(Items from a data source)
■ ■ ■ ■ ■ ■ ■

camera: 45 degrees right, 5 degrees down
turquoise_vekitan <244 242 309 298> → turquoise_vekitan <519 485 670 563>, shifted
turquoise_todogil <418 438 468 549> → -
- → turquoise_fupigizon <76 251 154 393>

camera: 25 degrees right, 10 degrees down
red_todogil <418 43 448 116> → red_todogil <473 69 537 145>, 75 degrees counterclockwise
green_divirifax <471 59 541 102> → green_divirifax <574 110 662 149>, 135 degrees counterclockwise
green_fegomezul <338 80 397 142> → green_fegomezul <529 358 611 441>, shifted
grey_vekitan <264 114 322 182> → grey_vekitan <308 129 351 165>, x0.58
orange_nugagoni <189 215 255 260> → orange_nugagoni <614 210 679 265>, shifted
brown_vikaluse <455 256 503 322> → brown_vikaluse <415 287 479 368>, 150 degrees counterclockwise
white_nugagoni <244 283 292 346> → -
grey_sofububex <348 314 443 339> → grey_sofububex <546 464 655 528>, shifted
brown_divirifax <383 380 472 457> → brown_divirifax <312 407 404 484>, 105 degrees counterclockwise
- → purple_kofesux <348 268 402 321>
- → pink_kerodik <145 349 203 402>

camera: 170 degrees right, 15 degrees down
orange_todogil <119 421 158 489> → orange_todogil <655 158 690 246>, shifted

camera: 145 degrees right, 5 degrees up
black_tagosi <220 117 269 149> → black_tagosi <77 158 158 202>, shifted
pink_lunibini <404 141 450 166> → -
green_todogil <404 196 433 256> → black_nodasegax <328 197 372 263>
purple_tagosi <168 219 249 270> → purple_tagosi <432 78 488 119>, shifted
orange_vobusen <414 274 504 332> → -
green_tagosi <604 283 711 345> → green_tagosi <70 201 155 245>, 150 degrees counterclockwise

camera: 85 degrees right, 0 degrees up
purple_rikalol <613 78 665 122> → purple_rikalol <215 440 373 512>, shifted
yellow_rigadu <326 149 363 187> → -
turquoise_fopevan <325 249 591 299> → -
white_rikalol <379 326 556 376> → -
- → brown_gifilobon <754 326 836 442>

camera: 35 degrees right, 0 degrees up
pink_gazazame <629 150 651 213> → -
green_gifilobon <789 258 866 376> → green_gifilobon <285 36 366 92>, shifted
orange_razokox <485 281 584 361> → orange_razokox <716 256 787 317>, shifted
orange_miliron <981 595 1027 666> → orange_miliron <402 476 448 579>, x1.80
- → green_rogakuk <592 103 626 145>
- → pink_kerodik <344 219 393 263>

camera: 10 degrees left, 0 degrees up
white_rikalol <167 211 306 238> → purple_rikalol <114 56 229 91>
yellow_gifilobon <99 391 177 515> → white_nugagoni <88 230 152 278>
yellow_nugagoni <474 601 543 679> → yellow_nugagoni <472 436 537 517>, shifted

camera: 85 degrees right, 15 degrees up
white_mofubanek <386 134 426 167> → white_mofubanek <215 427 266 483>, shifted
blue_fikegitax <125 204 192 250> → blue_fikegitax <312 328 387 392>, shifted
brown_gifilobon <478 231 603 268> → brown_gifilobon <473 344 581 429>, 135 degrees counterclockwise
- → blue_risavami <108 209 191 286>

■ ■ ■ ■ ■ ■ ■

Prompt
Only one stretch of the records above is wanted: the lines between the one holding "pink_lunibini <404 141" and the one holding "white_mofubanek <386 134", inclusive, reproduced exactly.

Exercise solution
pink_lunibini <404 141 450 166> → -
green_todogil <404 196 433 256> → black_nodasegax <328 197 372 263>
purple_tagosi <168 219 249 270> → purple_tagosi <432 78 488 119>, shifted
orange_vobusen <414 274 504 332> → -
green_tagosi <604 283 711 345> → green_tagosi <70 201 155 245>, 150 degrees counterclockwise

camera: 85 degrees right, 0 degrees up
purple_rikalol <613 78 665 122> → purple_rikalol <215 440 373 512>, shifted
yellow_rigadu <326 149 363 187> → -
turquoise_fopevan <325 249 591 299> → -
white_rikalol <379 326 556 376> → -
- → brown_gifilobon <754 326 836 442>

camera: 35 degrees right, 0 degrees up
pink_gazazame <629 150 651 213> → -
green_gifilobon <789 258 866 376> → green_gifilobon <285 36 366 92>, shifted
orange_razokox <485 281 584 361> → orange_razokox <716 256 787 317>, shifted
orange_miliron <981 595 1027 666> → orange_miliron <402 476 448 579>, x1.80
- → green_rogakuk <592 103 626 145>
- → pink_kerodik <344 219 393 263>

camera: 10 degrees left, 0 degrees up
white_rikalol <167 211 306 238> → purple_rikalol <114 56 229 91>
yellow_gifilobon <99 391 177 515> → white_nugagoni <88 230 152 278>
yellow_nugagoni <474 601 543 679> → yellow_nugagoni <472 436 537 517>, shifted

camera: 85 degrees right, 15 degrees up
white_mofubanek <386 134 426 167> → white_mofubanek <215 427 266 483>, shifted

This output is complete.